*Directions*
Pictures stay out; everything else in the entries below is to be duplicated exactly.

*Records for the exercise*
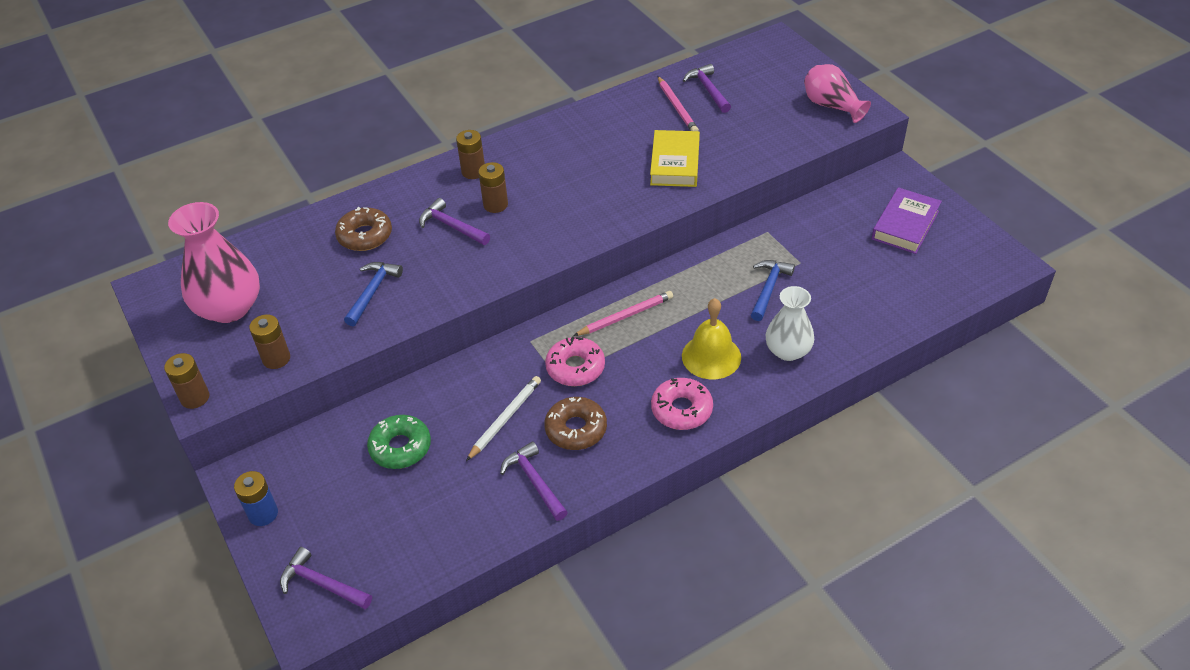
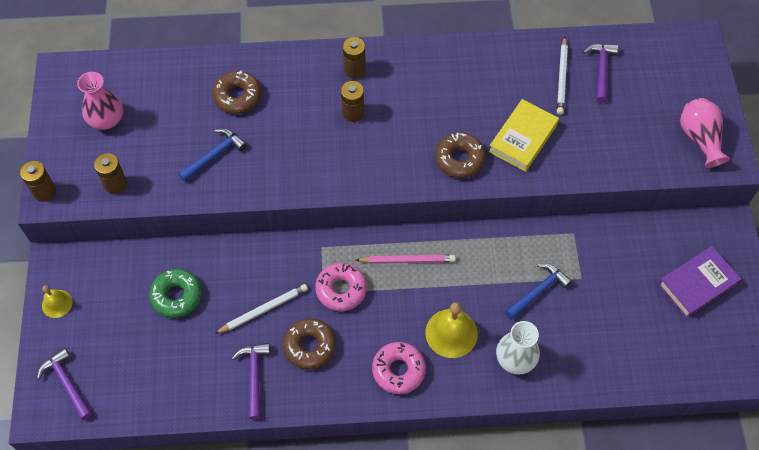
camera: 25 degrees right, 15 degrees up
(229, 308) = (106, 119): pink vase -> pink vase, size x0.64
(263, 514) = (57, 303): blue battery -> yellow bell
(451, 226) = (307, 118): purple hammer -> none
(627, 201) = (459, 159): none -> brown donut
(677, 107) = (562, 78): pink pencil -> white pencil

*Response to this task*
camera: 25 degrees right, 15 degrees up
(229, 308) = (106, 119): pink vase -> pink vase, size x0.64
(263, 514) = (57, 303): blue battery -> yellow bell
(451, 226) = (307, 118): purple hammer -> none
(627, 201) = (459, 159): none -> brown donut
(677, 107) = (562, 78): pink pencil -> white pencil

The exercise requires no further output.